→ Required action
From the data below, repeat exactly the lines from the line with "Recipe 8: [350,522,404,565]" to the line with "Weather Timer: [234,269,561,435]", both included.
+++
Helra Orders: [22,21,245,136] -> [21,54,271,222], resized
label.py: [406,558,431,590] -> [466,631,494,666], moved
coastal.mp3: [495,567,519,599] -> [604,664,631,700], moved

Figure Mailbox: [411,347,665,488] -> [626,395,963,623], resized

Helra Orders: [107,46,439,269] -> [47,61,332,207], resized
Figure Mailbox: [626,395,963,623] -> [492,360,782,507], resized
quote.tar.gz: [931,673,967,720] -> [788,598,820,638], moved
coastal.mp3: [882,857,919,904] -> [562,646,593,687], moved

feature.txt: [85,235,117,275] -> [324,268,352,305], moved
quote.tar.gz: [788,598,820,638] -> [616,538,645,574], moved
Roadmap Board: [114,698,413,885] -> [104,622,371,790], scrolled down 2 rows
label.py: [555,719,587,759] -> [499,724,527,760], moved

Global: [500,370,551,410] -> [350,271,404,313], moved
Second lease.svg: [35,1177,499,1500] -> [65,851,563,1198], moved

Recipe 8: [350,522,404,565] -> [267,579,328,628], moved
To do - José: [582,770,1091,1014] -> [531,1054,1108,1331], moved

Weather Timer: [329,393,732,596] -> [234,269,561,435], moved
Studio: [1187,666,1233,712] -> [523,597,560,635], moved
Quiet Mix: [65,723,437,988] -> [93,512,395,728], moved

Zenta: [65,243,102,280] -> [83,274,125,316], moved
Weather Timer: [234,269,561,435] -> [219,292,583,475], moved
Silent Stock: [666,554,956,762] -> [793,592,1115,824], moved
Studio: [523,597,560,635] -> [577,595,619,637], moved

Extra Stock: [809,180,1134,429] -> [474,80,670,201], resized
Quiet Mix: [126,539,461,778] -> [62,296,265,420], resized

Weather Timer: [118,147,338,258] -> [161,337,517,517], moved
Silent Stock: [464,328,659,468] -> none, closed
+++
→ Reply to the task
Recipe 8: [350,522,404,565] -> [267,579,328,628], moved
To do - José: [582,770,1091,1014] -> [531,1054,1108,1331], moved

Weather Timer: [329,393,732,596] -> [234,269,561,435], moved
Studio: [1187,666,1233,712] -> [523,597,560,635], moved
Quiet Mix: [65,723,437,988] -> [93,512,395,728], moved

Zenta: [65,243,102,280] -> [83,274,125,316], moved
Weather Timer: [234,269,561,435] -> [219,292,583,475], moved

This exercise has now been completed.